**EXERCISE REQUIREMENTS**
The lines below, from the first through the one containing "The Kelch (rosa)", are to be given again exactly, with pictures left out and nothing added.

**Scene image comparisons**
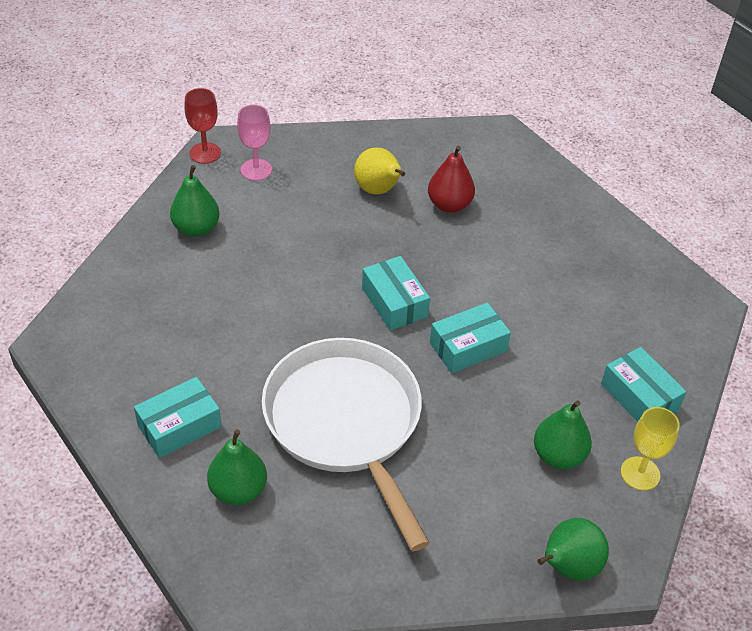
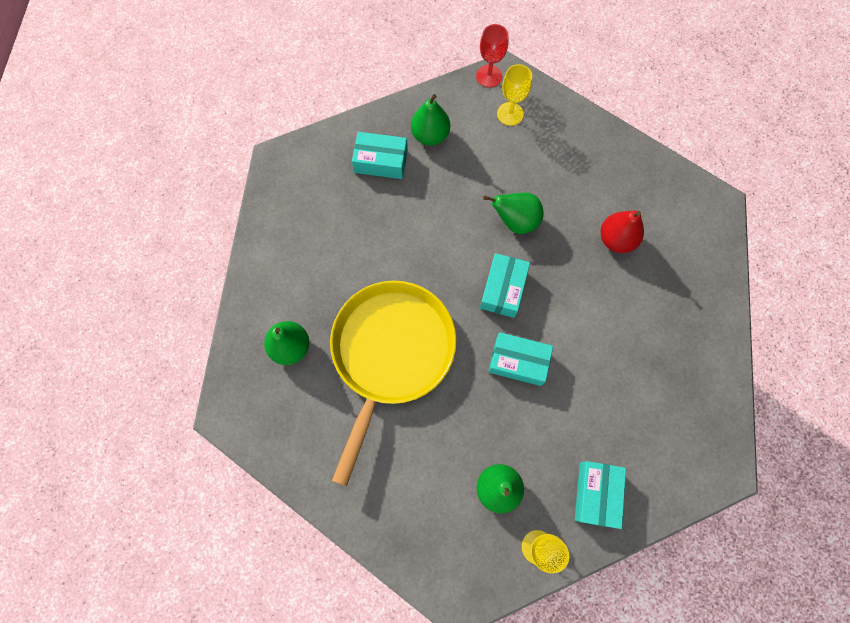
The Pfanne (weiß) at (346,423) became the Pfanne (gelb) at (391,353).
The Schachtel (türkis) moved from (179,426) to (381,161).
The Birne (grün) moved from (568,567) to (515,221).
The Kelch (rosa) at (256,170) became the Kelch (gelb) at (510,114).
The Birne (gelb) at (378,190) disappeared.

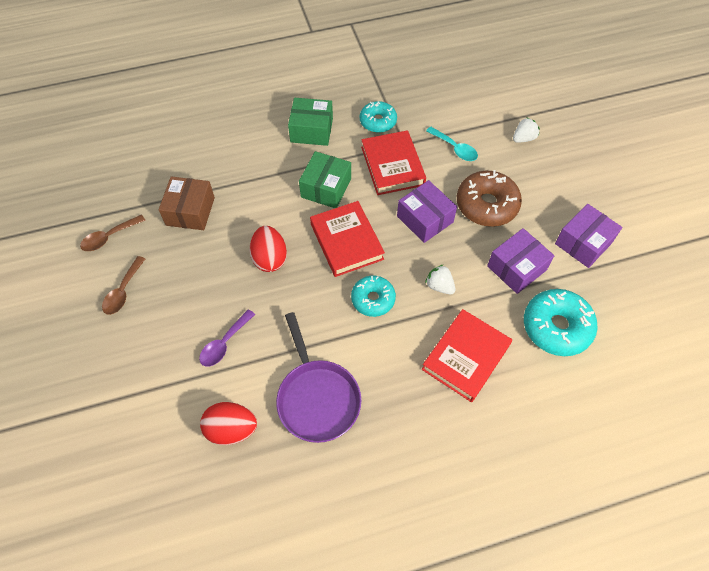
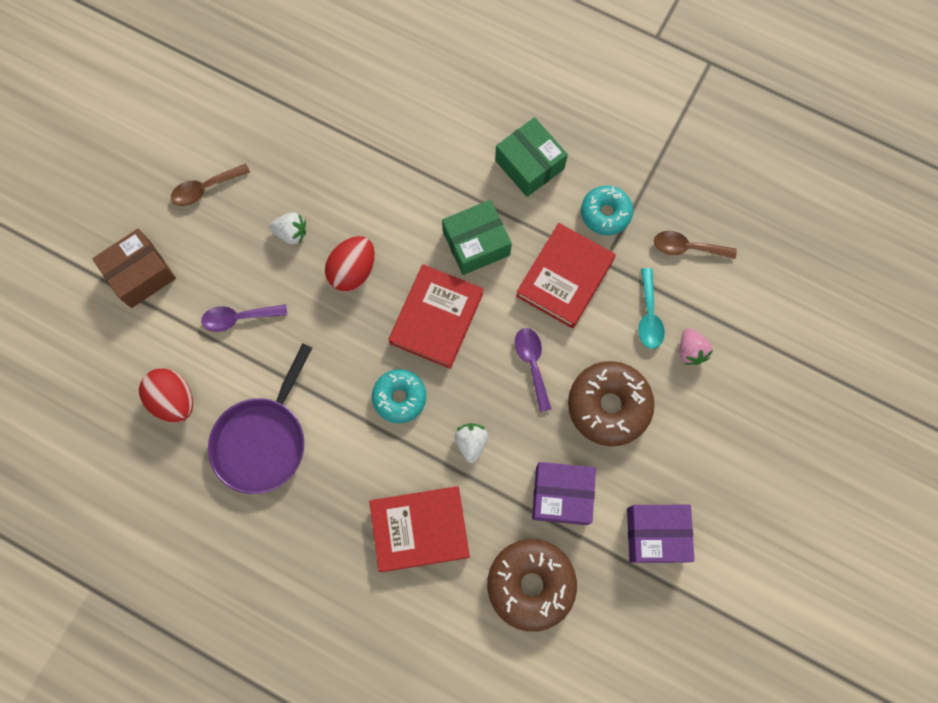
The Schachtel (braun) moved from (190,211) to (140,274).
The Erdbeere (weiß) moved from (523,138) to (291,233).
The Donut (türkis) at (556,327) became the Donut (braun) at (530,584).
The Schachtel (lila) at (425,219) was replaced by the Löffel (lila) at (532,364).
The Löffel (braun) moved from (109,237) to (687,247).
The Erdbeere (rosa) at (690,351) appeared.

**FINISHED TASK**
The Pfanne (weiß) at (346,423) became the Pfanne (gelb) at (391,353).
The Schachtel (türkis) moved from (179,426) to (381,161).
The Birne (grün) moved from (568,567) to (515,221).
The Kelch (rosa) at (256,170) became the Kelch (gelb) at (510,114).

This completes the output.